= Directions =
The answer must be a single number: how many lines below contain "orange".

Records drawn from a dataset
/---

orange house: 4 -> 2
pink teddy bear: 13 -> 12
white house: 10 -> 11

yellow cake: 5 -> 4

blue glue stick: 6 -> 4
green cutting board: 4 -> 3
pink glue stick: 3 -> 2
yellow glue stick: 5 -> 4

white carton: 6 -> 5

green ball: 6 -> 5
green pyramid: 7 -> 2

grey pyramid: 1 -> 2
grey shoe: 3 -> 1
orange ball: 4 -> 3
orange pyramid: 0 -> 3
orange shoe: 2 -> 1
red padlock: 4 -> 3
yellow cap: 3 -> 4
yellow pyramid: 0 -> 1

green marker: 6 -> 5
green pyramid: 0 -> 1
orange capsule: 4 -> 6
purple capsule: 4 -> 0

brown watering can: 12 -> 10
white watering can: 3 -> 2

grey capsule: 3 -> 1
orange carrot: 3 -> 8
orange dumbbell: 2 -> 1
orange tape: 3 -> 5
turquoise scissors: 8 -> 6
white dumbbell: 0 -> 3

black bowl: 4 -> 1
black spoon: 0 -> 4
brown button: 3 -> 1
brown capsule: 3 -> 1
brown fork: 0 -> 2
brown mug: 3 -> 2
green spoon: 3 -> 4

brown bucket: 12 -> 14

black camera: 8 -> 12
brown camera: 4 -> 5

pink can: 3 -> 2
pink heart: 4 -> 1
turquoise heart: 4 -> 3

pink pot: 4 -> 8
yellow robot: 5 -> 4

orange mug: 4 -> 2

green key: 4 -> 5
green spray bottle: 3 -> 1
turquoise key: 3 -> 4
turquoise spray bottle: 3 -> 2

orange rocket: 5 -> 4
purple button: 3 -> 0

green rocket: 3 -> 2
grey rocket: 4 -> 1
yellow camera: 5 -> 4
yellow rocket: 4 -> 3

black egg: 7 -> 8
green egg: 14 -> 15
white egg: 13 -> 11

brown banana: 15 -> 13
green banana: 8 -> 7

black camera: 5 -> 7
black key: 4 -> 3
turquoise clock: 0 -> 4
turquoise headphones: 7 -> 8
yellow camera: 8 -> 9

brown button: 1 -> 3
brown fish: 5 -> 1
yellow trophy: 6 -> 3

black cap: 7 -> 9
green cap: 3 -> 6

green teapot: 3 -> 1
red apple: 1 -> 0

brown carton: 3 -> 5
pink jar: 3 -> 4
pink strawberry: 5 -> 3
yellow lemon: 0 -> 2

\---

= Solution =
10